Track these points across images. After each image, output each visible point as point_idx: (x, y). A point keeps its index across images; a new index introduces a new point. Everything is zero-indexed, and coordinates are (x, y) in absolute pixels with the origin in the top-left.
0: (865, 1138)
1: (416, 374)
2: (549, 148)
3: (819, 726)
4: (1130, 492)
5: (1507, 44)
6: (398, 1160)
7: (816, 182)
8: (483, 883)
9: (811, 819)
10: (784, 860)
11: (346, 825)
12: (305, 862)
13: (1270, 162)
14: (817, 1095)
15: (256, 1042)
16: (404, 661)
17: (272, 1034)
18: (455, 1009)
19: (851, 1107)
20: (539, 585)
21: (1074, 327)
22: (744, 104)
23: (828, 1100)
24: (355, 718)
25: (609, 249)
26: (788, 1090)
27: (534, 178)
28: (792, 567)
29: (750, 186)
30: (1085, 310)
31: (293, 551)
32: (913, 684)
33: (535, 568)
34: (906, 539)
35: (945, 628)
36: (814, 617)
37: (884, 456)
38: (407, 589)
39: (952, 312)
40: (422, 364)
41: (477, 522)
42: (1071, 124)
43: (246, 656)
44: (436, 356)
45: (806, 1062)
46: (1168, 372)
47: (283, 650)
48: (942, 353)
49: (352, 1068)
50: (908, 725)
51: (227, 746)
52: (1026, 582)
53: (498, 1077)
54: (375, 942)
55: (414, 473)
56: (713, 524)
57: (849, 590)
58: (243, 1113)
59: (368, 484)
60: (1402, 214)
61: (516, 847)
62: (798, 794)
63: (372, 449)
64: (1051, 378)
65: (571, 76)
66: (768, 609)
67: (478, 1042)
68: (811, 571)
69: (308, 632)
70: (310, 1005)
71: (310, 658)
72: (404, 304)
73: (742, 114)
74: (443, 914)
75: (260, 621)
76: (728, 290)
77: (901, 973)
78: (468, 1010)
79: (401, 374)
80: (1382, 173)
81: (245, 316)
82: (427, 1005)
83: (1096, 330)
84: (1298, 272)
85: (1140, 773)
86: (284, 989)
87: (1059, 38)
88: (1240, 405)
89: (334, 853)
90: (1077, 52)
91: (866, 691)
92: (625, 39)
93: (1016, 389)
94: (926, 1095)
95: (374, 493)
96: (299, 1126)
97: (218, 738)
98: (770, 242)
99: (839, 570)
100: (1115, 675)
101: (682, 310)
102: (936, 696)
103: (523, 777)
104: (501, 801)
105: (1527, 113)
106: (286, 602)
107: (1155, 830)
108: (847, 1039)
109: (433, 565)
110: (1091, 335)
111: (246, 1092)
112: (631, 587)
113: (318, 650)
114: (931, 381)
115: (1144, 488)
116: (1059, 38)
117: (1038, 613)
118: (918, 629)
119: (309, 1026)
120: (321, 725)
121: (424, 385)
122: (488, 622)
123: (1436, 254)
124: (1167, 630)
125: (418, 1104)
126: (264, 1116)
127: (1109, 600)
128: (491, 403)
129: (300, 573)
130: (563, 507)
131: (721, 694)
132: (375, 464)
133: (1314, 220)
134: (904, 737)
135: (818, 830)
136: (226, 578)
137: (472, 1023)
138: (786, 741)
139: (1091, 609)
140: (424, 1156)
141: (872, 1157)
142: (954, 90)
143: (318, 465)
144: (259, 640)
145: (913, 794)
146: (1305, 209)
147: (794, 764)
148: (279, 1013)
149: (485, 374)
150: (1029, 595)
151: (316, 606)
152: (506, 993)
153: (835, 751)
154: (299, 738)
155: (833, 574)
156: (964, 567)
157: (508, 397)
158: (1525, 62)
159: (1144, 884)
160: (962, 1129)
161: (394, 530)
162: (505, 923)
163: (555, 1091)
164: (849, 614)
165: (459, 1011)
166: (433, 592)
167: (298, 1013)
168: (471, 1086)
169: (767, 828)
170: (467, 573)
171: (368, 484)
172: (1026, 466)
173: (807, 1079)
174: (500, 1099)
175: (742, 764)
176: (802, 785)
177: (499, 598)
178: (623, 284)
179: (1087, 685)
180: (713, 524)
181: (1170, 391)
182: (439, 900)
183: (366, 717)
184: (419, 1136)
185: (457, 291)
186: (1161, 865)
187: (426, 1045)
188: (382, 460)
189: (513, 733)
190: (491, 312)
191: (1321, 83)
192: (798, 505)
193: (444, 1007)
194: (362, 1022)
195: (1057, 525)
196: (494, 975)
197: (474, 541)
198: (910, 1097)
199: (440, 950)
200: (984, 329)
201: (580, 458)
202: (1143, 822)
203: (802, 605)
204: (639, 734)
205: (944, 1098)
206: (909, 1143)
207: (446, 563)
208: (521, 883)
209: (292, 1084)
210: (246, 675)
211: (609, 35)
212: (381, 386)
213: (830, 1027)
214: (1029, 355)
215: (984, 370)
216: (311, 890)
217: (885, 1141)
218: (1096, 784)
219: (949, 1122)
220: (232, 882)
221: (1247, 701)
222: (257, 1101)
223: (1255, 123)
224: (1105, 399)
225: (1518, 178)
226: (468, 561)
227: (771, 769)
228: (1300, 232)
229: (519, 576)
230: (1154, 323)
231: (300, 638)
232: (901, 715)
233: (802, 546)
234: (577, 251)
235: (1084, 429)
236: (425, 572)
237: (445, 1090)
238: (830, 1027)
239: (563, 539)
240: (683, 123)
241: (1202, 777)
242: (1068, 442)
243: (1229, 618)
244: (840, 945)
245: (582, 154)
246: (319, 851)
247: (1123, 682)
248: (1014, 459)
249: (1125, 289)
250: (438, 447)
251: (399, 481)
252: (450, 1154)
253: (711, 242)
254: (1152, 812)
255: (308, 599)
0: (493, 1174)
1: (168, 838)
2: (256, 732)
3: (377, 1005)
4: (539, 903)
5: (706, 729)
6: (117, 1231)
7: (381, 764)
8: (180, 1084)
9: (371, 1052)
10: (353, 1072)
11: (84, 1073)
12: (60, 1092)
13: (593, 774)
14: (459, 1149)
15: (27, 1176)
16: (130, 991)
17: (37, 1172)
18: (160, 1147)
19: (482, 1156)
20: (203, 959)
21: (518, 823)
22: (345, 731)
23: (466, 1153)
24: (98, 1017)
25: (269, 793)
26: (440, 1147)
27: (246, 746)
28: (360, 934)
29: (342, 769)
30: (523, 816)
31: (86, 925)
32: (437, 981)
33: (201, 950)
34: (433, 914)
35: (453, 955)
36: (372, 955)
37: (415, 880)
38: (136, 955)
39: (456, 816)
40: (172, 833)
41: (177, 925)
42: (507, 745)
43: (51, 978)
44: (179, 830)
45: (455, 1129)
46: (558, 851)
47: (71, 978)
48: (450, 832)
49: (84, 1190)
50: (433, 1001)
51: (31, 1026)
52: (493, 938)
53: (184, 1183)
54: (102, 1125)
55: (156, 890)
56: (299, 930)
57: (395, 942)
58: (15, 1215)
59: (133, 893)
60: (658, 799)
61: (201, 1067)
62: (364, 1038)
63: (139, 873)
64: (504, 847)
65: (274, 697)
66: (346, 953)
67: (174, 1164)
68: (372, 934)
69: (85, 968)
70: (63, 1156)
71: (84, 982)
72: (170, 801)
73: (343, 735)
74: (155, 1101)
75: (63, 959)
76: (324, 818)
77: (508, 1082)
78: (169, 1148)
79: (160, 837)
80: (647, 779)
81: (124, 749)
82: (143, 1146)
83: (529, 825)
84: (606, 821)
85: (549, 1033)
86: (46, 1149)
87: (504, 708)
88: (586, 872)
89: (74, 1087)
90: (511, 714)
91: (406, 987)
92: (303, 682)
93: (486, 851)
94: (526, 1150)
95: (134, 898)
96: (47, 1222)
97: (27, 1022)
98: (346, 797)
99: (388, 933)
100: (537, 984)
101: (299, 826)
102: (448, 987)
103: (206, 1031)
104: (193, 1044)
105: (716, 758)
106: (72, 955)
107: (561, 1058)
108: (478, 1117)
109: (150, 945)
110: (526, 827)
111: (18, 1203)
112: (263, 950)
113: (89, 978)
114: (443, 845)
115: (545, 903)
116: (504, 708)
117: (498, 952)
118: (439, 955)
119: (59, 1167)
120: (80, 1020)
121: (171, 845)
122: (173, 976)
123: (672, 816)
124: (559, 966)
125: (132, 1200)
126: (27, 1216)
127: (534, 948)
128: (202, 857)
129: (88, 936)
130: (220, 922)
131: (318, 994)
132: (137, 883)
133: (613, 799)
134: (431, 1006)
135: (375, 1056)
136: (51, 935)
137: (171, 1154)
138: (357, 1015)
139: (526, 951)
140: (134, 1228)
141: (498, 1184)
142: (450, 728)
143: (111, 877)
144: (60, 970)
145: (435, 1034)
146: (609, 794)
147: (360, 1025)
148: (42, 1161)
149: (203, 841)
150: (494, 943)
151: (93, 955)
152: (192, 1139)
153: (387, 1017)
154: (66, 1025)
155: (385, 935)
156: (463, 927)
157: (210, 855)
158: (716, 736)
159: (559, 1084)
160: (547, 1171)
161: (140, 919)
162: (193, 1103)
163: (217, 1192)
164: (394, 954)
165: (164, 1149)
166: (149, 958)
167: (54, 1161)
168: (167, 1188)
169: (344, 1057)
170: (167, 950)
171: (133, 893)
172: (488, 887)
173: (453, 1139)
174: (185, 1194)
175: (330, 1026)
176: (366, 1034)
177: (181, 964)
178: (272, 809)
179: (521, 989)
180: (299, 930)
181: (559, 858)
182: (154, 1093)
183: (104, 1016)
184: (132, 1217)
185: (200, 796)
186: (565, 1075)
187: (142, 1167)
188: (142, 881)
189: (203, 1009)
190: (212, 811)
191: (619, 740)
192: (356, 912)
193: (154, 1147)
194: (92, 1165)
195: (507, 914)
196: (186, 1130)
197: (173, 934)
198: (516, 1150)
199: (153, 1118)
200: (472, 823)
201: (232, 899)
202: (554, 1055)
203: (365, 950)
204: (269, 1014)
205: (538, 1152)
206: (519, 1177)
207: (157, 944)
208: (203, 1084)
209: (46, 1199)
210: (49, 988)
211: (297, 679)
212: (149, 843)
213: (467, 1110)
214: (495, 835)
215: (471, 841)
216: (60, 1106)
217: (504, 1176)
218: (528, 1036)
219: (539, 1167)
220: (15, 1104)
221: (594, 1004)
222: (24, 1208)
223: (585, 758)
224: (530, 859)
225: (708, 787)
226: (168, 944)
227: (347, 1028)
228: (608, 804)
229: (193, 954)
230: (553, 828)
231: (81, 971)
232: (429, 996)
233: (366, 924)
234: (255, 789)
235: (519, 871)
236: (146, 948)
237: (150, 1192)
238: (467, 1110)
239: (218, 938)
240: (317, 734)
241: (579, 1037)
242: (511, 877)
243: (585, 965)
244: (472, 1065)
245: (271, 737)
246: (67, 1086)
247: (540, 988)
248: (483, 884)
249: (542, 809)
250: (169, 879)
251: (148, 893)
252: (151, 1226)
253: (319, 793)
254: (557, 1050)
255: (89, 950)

Task statement: Please arrange the data from its first line through the line that contains "28: (792, 567)" as a Markdown table with the columns Row and Line, leaving out blank lines.

Task result:
| Row | Line |
|---|---|
| 1 | Track these points across images. After each image, output each visible point as point_idx: (x, y). A point keeps its index across images; a new index introduces a new point. Everything is zero-indexed, and coordinates are (x, y) in absolute pixels with the origin in the top-left. |
| 2 | 0: (865, 1138) |
| 3 | 1: (416, 374) |
| 4 | 2: (549, 148) |
| 5 | 3: (819, 726) |
| 6 | 4: (1130, 492) |
| 7 | 5: (1507, 44) |
| 8 | 6: (398, 1160) |
| 9 | 7: (816, 182) |
| 10 | 8: (483, 883) |
| 11 | 9: (811, 819) |
| 12 | 10: (784, 860) |
| 13 | 11: (346, 825) |
| 14 | 12: (305, 862) |
| 15 | 13: (1270, 162) |
| 16 | 14: (817, 1095) |
| 17 | 15: (256, 1042) |
| 18 | 16: (404, 661) |
| 19 | 17: (272, 1034) |
| 20 | 18: (455, 1009) |
| 21 | 19: (851, 1107) |
| 22 | 20: (539, 585) |
| 23 | 21: (1074, 327) |
| 24 | 22: (744, 104) |
| 25 | 23: (828, 1100) |
| 26 | 24: (355, 718) |
| 27 | 25: (609, 249) |
| 28 | 26: (788, 1090) |
| 29 | 27: (534, 178) |
| 30 | 28: (792, 567) |